▶ [WORK REQUIRED]: Given the records underneath, please repeat exactly the lines from the line with "purple circle: (260, 105)" through the line with "gray semicircle: (244, 296)", passing over any picture.

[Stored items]
►

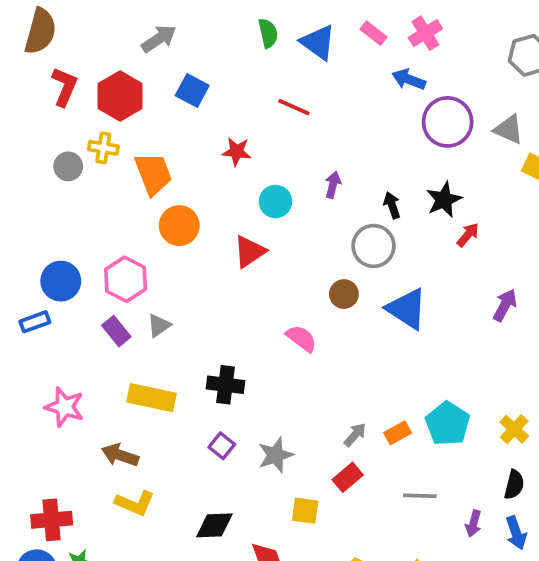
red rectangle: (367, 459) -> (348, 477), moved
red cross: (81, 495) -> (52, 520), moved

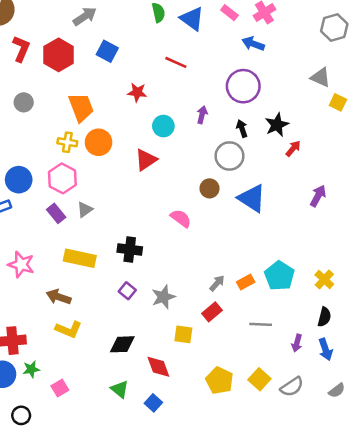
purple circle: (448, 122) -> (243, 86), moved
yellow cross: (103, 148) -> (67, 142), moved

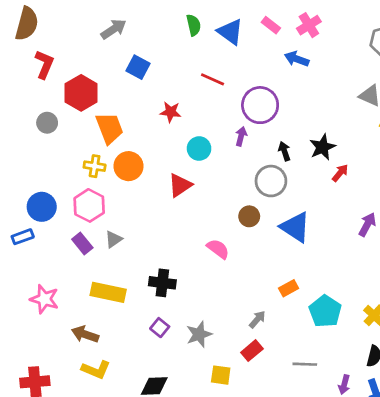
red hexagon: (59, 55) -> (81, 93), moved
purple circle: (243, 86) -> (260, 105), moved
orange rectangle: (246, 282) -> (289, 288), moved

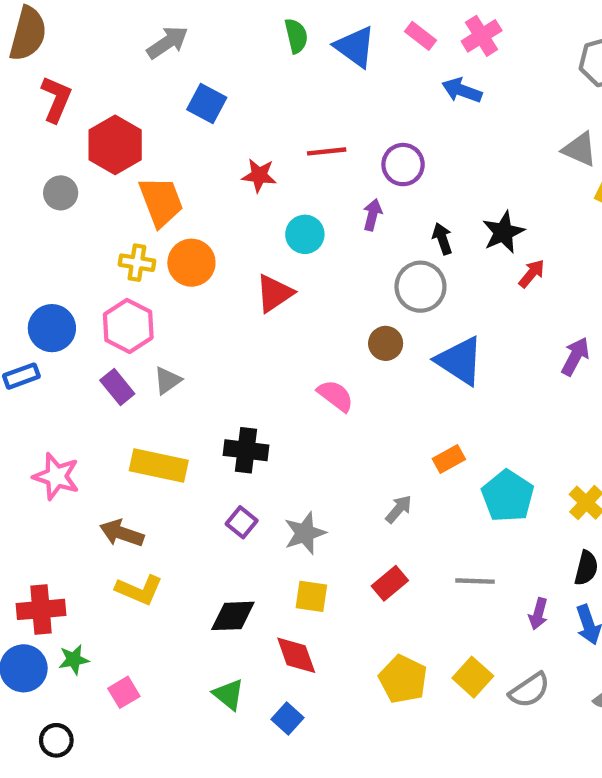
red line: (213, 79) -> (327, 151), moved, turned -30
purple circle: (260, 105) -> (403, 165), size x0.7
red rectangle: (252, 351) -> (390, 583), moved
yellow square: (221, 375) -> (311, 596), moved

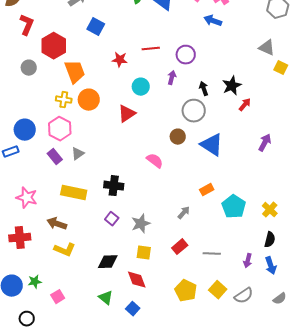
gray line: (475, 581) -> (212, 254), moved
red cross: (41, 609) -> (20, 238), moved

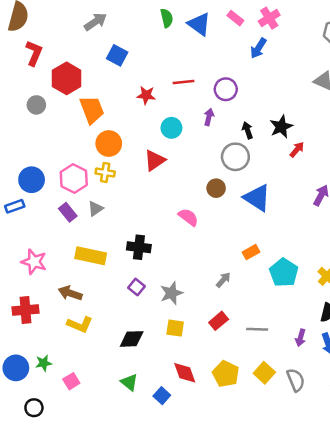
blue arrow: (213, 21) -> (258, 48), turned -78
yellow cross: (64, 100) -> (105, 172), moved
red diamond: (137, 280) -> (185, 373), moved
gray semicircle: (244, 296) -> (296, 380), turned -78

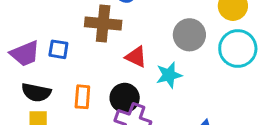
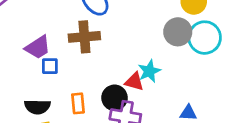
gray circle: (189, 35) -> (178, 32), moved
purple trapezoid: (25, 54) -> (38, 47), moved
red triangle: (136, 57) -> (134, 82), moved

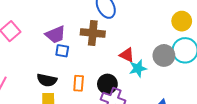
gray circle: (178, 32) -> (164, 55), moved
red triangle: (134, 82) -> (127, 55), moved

◄

▶ [COMPLETED TASK]:
purple circle: (260, 105) -> (403, 165), size x0.7
red rectangle: (252, 351) -> (390, 583), moved
yellow square: (221, 375) -> (311, 596), moved

gray line: (475, 581) -> (212, 254), moved
red cross: (41, 609) -> (20, 238), moved

blue arrow: (213, 21) -> (258, 48), turned -78
yellow cross: (64, 100) -> (105, 172), moved
red diamond: (137, 280) -> (185, 373), moved
gray semicircle: (244, 296) -> (296, 380), turned -78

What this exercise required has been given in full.